▸ WHAT IS REQUIRED:
Keyword search on "left": report each line of the records that contains it.

▸ DATA SHOWN:
◆ ◆ ◆

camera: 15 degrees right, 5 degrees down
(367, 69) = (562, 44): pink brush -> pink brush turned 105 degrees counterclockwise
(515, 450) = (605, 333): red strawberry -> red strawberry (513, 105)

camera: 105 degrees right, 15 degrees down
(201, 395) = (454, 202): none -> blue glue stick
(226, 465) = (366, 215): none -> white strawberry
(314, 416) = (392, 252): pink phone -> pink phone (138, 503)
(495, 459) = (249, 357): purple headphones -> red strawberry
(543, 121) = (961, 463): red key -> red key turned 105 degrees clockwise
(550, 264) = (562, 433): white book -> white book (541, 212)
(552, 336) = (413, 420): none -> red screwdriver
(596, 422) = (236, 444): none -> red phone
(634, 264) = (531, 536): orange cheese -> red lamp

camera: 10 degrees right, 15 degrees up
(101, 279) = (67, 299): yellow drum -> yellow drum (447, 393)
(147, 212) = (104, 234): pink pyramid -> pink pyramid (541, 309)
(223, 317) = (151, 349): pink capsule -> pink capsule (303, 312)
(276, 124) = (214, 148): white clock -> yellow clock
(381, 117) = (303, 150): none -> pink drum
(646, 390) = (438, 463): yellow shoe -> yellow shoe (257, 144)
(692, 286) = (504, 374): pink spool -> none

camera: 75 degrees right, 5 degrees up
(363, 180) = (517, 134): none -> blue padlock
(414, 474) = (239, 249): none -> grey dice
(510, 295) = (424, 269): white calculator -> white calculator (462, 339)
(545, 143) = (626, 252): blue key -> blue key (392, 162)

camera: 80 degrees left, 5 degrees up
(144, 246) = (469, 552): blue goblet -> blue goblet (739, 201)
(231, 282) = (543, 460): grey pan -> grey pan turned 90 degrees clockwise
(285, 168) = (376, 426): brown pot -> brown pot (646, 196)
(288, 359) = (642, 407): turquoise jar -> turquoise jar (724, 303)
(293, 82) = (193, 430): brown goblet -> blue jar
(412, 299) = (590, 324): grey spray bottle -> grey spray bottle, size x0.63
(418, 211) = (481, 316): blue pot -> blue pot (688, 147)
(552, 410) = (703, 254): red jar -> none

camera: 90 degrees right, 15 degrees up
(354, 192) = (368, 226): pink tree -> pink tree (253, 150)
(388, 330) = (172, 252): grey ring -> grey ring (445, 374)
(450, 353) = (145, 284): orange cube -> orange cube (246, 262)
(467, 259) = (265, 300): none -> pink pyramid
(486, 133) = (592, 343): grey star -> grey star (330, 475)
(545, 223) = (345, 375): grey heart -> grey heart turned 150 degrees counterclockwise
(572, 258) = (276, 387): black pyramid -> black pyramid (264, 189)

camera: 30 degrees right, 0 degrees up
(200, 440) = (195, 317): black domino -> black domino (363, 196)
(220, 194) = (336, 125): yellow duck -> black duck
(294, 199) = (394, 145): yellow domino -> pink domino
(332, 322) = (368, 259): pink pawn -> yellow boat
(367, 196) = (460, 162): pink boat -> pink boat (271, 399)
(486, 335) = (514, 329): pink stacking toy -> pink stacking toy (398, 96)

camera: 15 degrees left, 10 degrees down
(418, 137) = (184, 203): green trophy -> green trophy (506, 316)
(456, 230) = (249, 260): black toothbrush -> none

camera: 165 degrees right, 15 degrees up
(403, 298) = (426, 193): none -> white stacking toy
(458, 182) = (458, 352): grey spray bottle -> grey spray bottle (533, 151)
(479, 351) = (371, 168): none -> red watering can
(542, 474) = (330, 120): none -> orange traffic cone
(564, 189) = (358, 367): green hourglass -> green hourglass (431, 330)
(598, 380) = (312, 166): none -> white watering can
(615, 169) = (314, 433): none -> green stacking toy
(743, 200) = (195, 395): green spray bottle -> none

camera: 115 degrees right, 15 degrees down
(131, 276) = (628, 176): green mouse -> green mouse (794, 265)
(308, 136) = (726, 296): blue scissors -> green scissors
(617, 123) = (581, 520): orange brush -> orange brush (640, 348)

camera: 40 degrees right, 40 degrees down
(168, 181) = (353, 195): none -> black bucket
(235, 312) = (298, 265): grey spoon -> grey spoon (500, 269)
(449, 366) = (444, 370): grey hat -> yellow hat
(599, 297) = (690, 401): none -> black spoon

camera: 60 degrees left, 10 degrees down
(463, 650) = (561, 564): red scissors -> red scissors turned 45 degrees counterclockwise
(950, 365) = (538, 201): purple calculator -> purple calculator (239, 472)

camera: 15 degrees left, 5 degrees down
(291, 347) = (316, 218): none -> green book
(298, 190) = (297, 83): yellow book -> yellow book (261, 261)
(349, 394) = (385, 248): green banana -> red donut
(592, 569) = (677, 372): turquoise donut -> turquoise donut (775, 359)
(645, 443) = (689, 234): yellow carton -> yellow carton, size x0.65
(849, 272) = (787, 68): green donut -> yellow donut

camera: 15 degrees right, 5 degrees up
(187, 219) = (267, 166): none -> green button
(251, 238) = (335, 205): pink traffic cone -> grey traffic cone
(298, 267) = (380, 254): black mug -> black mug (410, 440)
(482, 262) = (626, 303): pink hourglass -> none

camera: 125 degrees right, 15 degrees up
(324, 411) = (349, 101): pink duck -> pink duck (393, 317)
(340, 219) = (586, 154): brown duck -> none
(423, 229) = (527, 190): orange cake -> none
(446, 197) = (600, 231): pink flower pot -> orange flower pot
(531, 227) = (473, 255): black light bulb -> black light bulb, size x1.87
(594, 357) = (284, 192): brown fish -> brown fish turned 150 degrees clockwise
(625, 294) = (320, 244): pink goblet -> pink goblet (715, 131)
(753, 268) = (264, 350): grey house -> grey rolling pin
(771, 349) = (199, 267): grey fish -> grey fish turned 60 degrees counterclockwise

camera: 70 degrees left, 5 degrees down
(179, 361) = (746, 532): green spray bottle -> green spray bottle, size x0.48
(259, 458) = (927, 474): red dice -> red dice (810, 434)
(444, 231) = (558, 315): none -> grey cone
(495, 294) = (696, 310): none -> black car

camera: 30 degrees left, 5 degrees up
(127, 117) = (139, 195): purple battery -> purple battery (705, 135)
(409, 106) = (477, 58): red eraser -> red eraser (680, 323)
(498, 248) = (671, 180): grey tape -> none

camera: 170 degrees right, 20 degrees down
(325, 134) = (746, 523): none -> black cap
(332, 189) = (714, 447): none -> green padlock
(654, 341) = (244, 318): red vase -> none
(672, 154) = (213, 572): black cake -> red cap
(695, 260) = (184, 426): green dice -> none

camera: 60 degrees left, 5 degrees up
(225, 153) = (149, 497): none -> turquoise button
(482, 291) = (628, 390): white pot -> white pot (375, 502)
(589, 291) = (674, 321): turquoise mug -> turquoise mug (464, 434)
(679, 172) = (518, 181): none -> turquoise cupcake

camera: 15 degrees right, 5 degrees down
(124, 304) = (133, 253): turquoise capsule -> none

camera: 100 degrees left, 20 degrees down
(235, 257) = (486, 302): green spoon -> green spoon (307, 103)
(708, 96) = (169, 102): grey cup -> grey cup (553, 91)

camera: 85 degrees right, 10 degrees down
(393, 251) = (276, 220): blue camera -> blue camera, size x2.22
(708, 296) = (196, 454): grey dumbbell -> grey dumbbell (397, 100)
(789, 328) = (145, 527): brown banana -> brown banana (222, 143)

◆ ◆ ◆

▸ TASK ANSWER:
camera: 80 degrees left, 5 degrees up
camera: 15 degrees left, 10 degrees down
camera: 60 degrees left, 10 degrees down
camera: 15 degrees left, 5 degrees down
camera: 70 degrees left, 5 degrees down
camera: 30 degrees left, 5 degrees up
camera: 60 degrees left, 5 degrees up
camera: 100 degrees left, 20 degrees down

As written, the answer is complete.